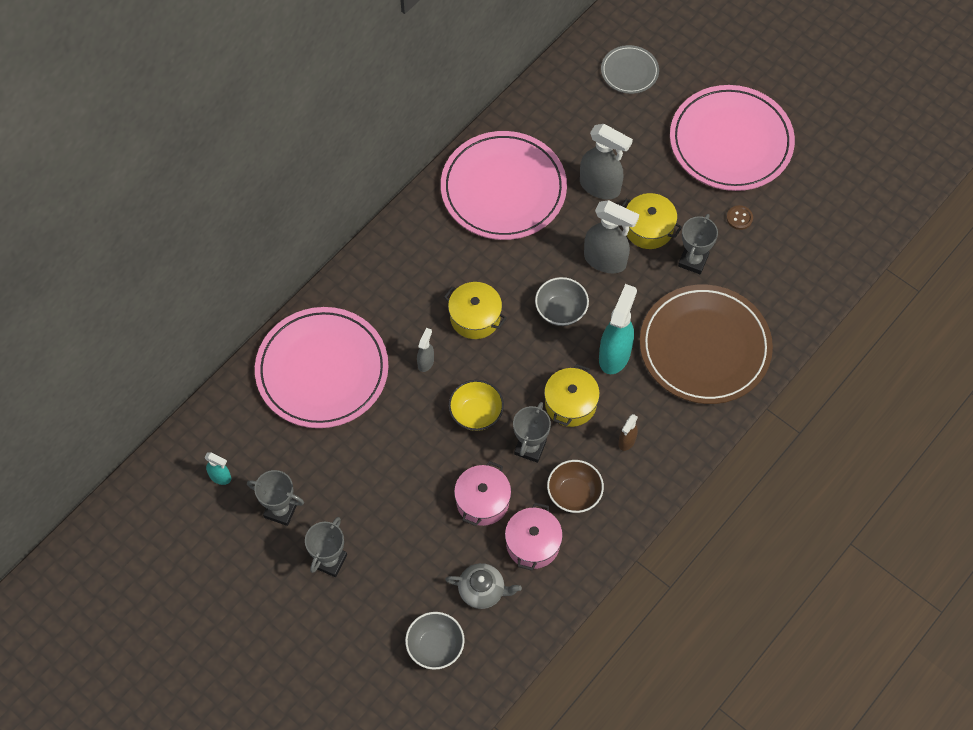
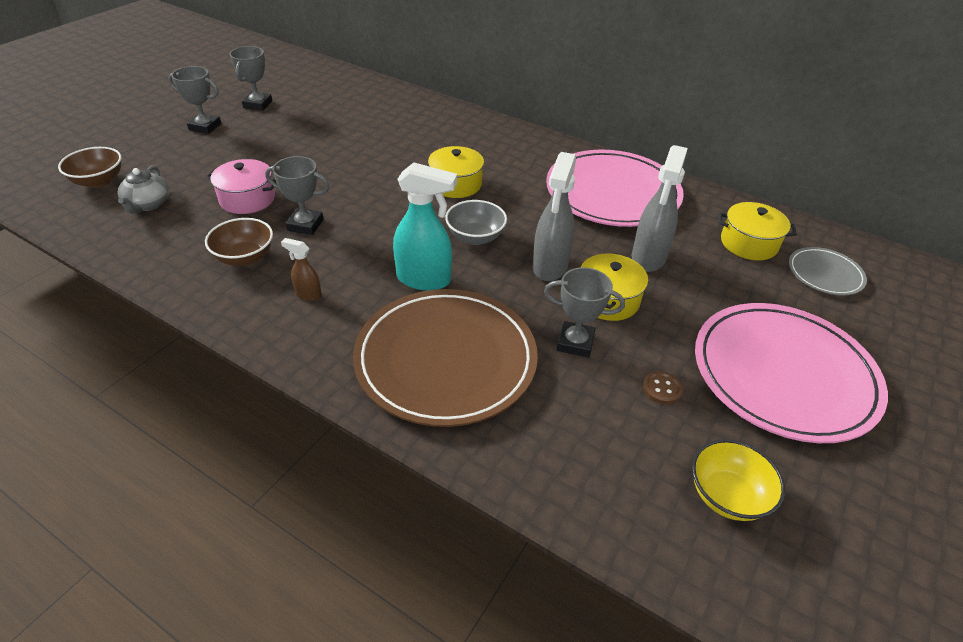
camera: 80 degrees right, 20 degrees down
(220, 477) = (291, 80): turquoise spray bottle -> none
(322, 370) = (389, 113): pink plate -> none
(426, 362) = (402, 160): grey spray bottle -> none
(435, 646) = (98, 181): grey bowl -> brown bowl
(476, 413) = (346, 190): yellow bowl -> yellow bowl (727, 495)
(533, 544) = (191, 232): pink pot -> none
(570, 404) = (358, 249): yellow pot -> yellow pot (748, 243)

◆ ◆ ◆ ◆ ◆ ◆ ◆

## WHAT THIS TASK INVOLVES
For the word "grey", go through the records and show each line that carries it.

## ANSWER SECTION
(426, 362) = (402, 160): grey spray bottle -> none
(435, 646) = (98, 181): grey bowl -> brown bowl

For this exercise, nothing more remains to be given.